=== What you are asked to do ===
Pictures in the data should be dropped; transcribe exactly the lines from the one that has "green star: (204, 194) -> (143, 159), moved" through the one that has "yellow triangle: (81, 31)".

[Data section]

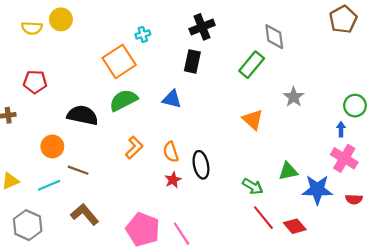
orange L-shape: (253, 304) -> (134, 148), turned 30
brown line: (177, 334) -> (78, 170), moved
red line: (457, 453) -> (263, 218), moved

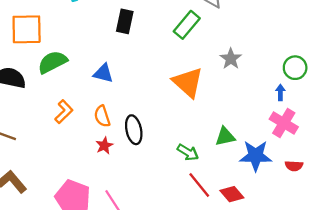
orange square: (119, 61) -> (27, 29), moved, turned 32
blue triangle: (172, 99) -> (103, 73), moved
orange triangle: (253, 120) -> (188, 82), size x1.4

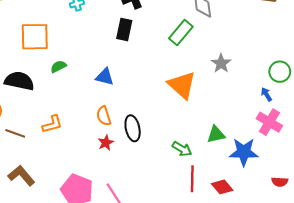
green semicircle: (52, 62) -> (58, 67), size x0.6
blue arrow: (280, 93) -> (266, 94), turned -32
orange L-shape: (64, 112) -> (52, 124), moved, turned 30
red semicircle: (294, 166) -> (280, 182), moved
red line: (199, 185) -> (192, 179), turned 40

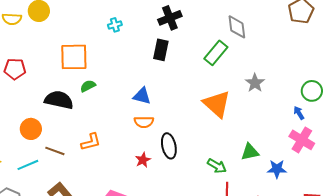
green semicircle: (58, 67) -> (88, 86), moved
orange semicircle: (104, 116) -> (144, 122), moved, turned -72
blue star: (244, 152) -> (277, 169), size x0.7

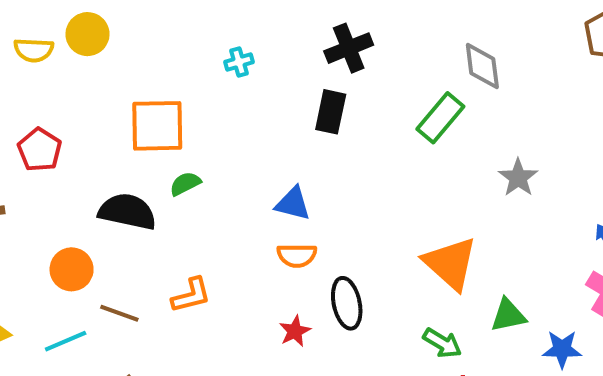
red pentagon: (15, 69) -> (40, 150), turned 30
orange triangle: (217, 104) -> (450, 263), moved

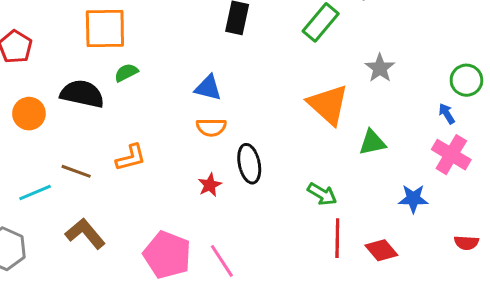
orange triangle: (450, 263) -> (328, 104), moved
orange circle: (72, 269) -> (29, 114), moved
green triangle: (508, 315) -> (372, 142), moved

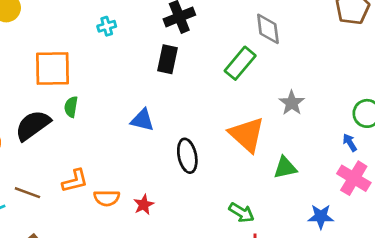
green semicircle: (126, 73) -> (71, 107), turned -54
black semicircle: (82, 94) -> (33, 125), turned -48
orange semicircle: (211, 127) -> (107, 198), moved
black ellipse: (249, 164) -> (187, 156), moved

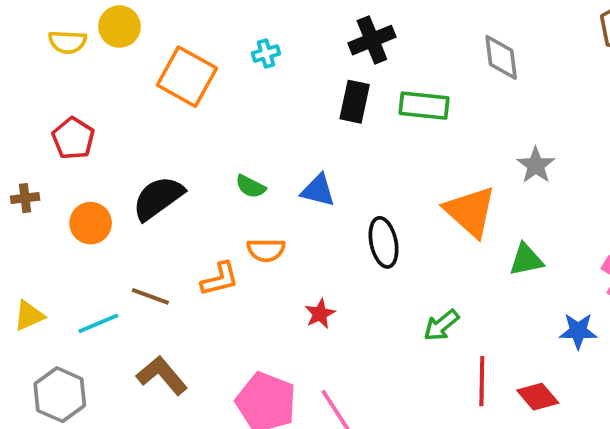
green rectangle: (240, 63) -> (424, 106), moved, turned 56
orange square: (53, 69) -> (187, 77), moved, turned 30
green semicircle: (71, 107) -> (251, 186), moved, turned -72
orange semicircle: (107, 198) -> (266, 250), moved
green arrow: (241, 213) -> (441, 325), moved, turned 110

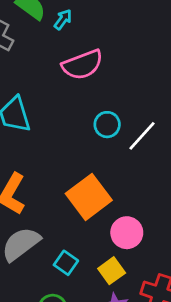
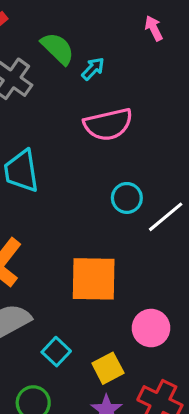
orange square: (89, 197) -> (94, 279), turned 30
pink circle: (127, 233) -> (151, 328), moved

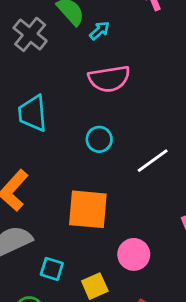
cyan circle: (127, 198) -> (99, 139), moved
cyan square: (56, 352) -> (52, 269), turned -30

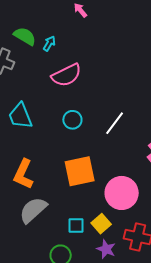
pink circle: (134, 254) -> (122, 193), size x1.4
cyan square: (52, 269) -> (76, 226), moved

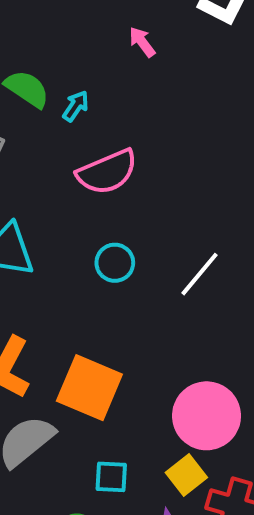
orange square: (80, 171) -> (89, 388), moved, turned 32
yellow square: (101, 224) -> (186, 475), moved

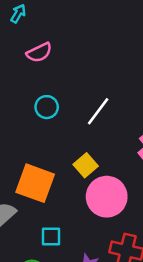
pink semicircle: (107, 172) -> (39, 52), size x0.7
yellow square: (186, 475) -> (86, 165), moved

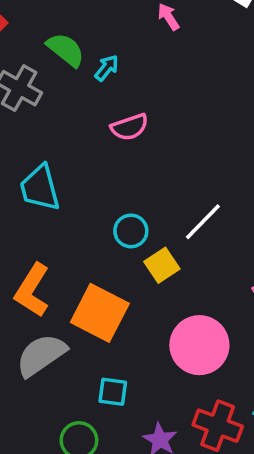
cyan circle: (47, 107) -> (131, 231), moved
yellow square: (86, 165) -> (162, 265), moved

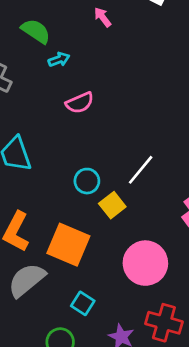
green semicircle: (66, 50) -> (36, 31), moved
cyan arrow: (107, 68) -> (59, 59), turned 36
cyan square: (113, 392) -> (83, 303), turned 30

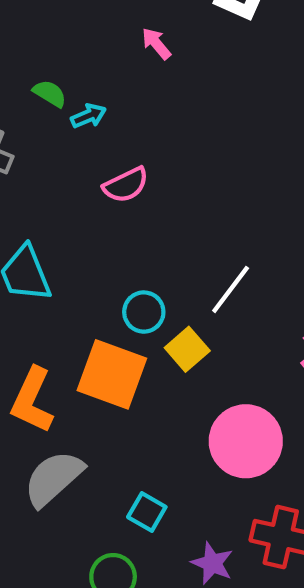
green semicircle: (36, 31) -> (50, 93), moved, size x0.7
orange square: (68, 245) -> (112, 374), moved

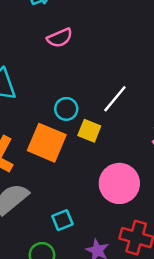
yellow square: (187, 349) -> (89, 131), turned -30
cyan square: (147, 512) -> (62, 220), turned 35

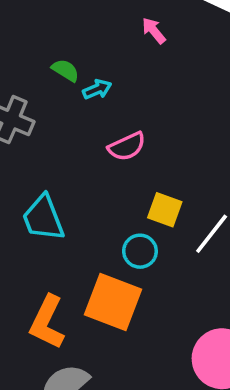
yellow square: (89, 131) -> (165, 210), moved

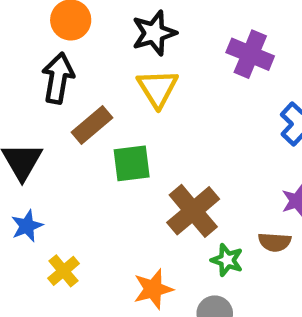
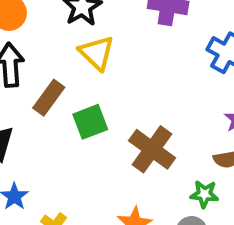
green star: (227, 260) -> (204, 194), moved

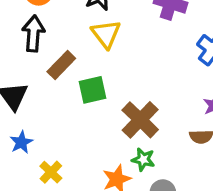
green star: (204, 194) -> (143, 159), moved

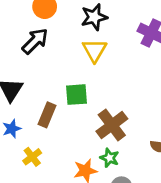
black arrow: (33, 34) -> (35, 41), turned 32
brown rectangle: (61, 65) -> (47, 115), moved, turned -30

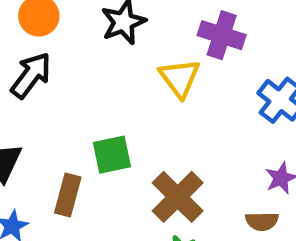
yellow triangle: (94, 50) -> (180, 78), moved

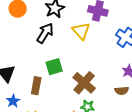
black arrow: (31, 75) -> (45, 33), moved

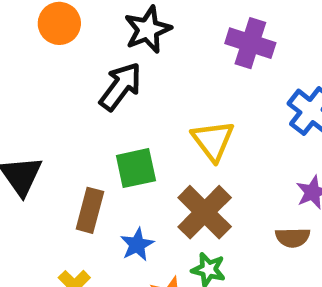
yellow triangle: (81, 31) -> (213, 141), moved
blue star: (13, 101) -> (137, 245), moved

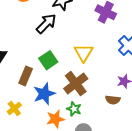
green square: (136, 168) -> (48, 60), turned -30
blue star: (137, 245) -> (44, 94), size x1.5

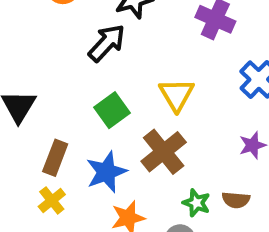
brown rectangle: (26, 76) -> (55, 158), moved
brown semicircle: (113, 100) -> (236, 200), moved
green star: (74, 109) -> (196, 203), moved

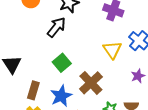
yellow triangle: (177, 95) -> (112, 50), moved

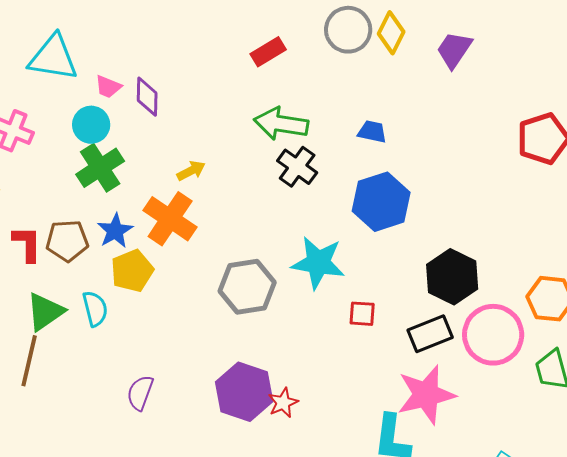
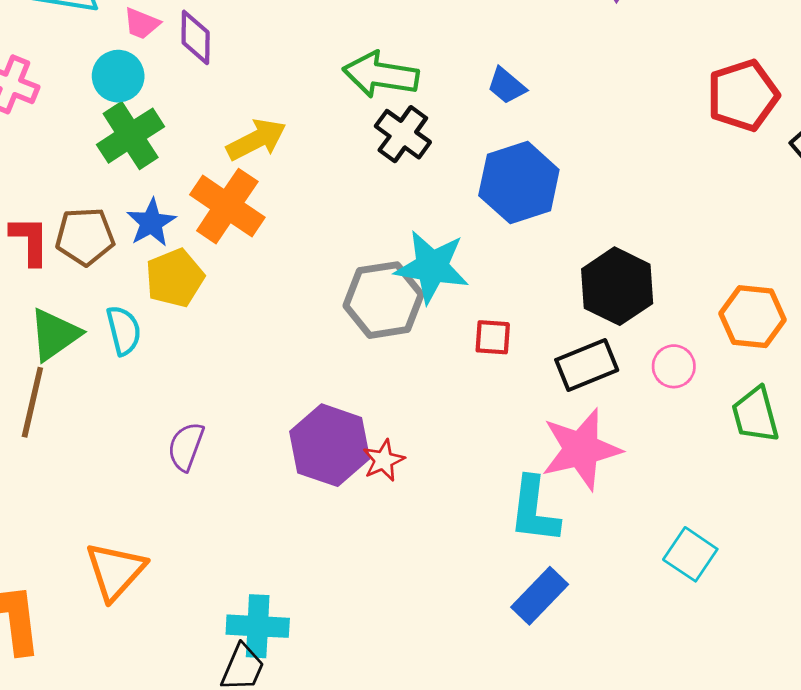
blue trapezoid: (372, 132) -> (507, 86), turned -152
yellow arrow: (191, 171) -> (256, 140), size x1.5
gray hexagon: (247, 287) -> (383, 300), moved
pink circle: (493, 335) -> (674, 366), size x0.5

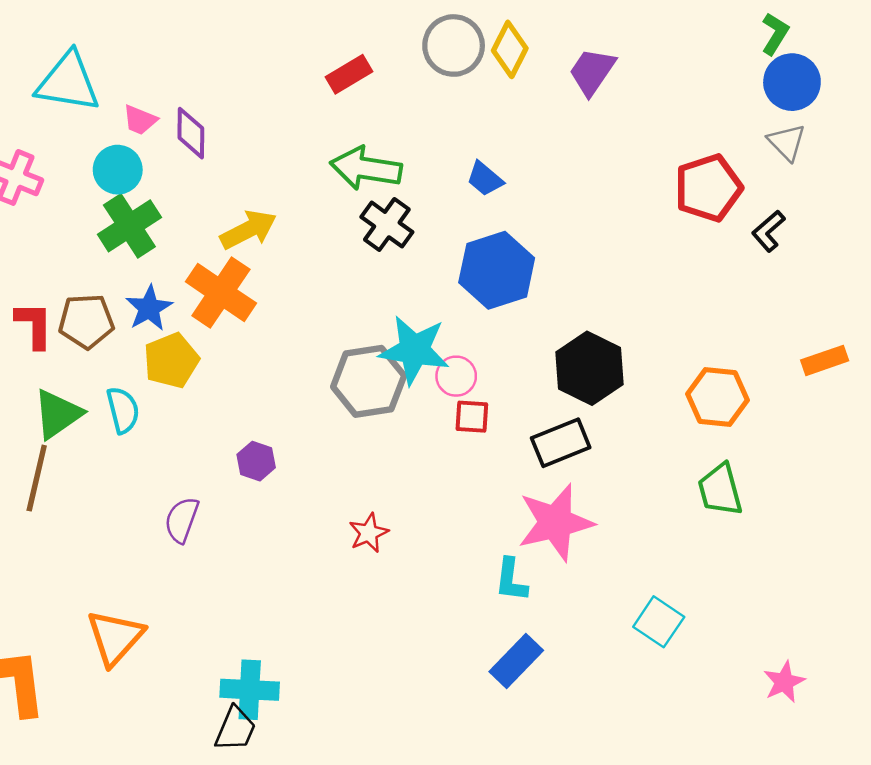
pink circle: (674, 366) -> (456, 376), moved
purple hexagon: (330, 445) -> (256, 461), moved, size x0.5
cyan L-shape: (534, 510) -> (511, 580), size x0.7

[/Data section]

=== Response box ===
green star: (204, 194) -> (143, 159), moved

black arrow: (33, 34) -> (35, 41), turned 32
brown rectangle: (61, 65) -> (47, 115), moved, turned -30

yellow triangle: (94, 50) -> (180, 78), moved

black arrow: (31, 75) -> (45, 33), moved

yellow triangle: (81, 31) -> (213, 141), moved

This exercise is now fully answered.